_TO DO_. Examine the records and identify each line that includes the string "none". Copy those lines.

_PROVIDED RECORDS_.
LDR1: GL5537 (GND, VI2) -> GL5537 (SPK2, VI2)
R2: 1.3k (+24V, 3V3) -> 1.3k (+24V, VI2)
...
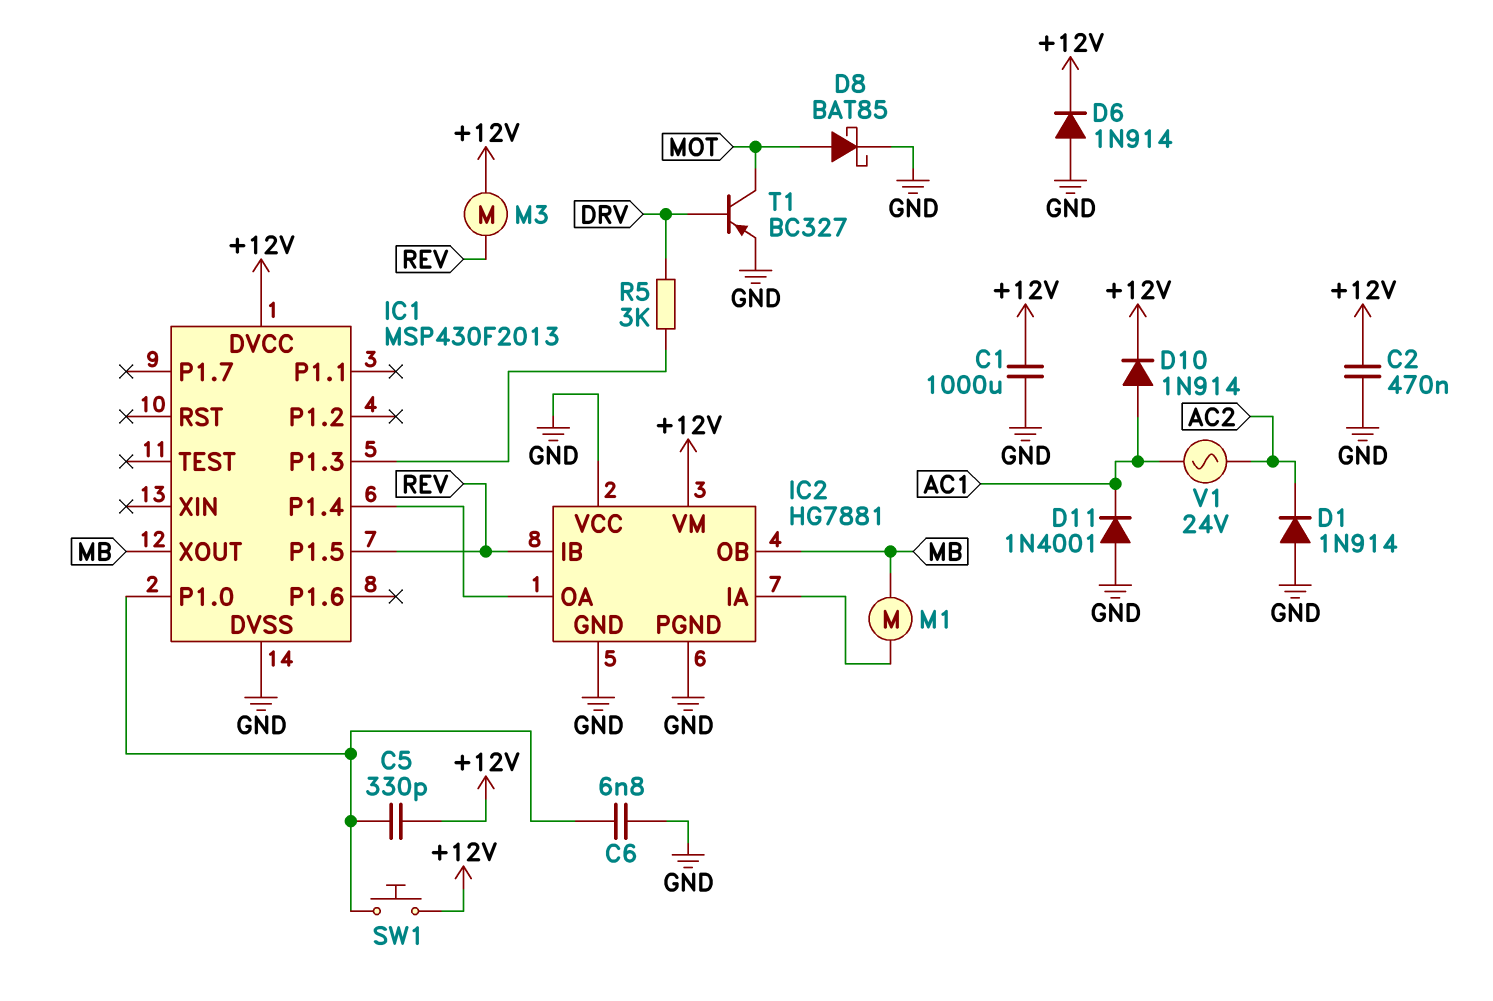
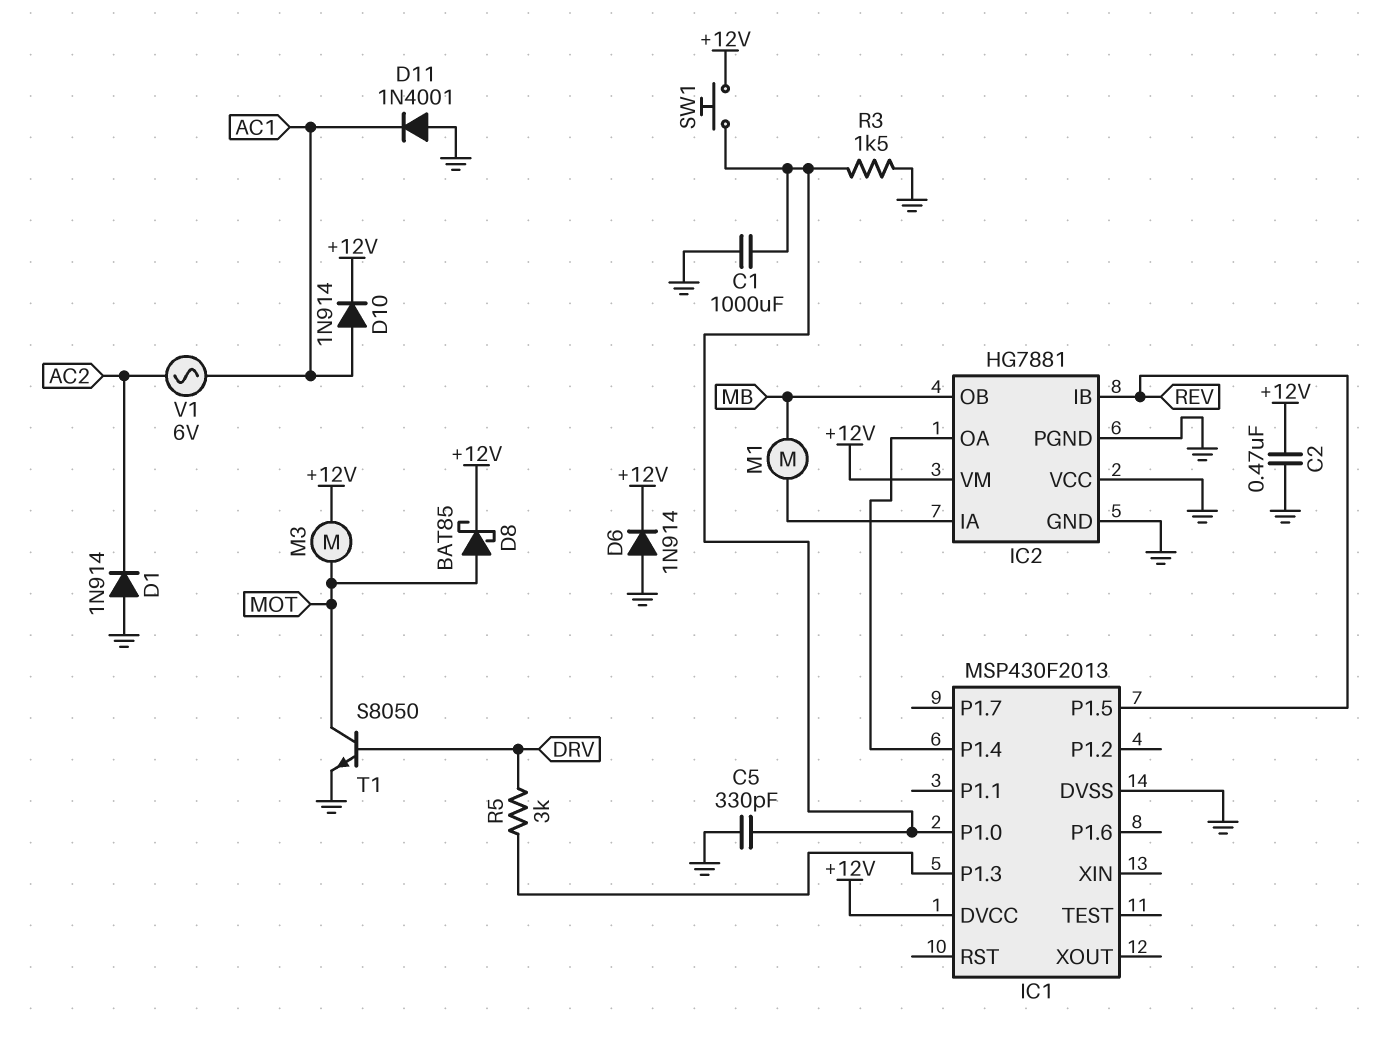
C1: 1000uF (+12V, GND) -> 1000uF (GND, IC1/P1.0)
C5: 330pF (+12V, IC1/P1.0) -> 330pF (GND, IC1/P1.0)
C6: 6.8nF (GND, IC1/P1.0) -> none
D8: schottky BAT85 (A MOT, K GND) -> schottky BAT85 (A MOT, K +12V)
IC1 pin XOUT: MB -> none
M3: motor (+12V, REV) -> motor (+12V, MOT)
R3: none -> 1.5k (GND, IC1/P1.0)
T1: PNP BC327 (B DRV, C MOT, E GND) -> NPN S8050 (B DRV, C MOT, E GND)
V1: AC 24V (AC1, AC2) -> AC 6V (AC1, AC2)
==
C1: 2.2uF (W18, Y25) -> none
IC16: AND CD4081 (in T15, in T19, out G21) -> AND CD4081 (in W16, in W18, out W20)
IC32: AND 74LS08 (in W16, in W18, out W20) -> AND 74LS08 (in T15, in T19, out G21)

_EXERCISE RESULT_.
C6: 6.8nF (GND, IC1/P1.0) -> none
IC1 pin XOUT: MB -> none
R3: none -> 1.5k (GND, IC1/P1.0)
C1: 2.2uF (W18, Y25) -> none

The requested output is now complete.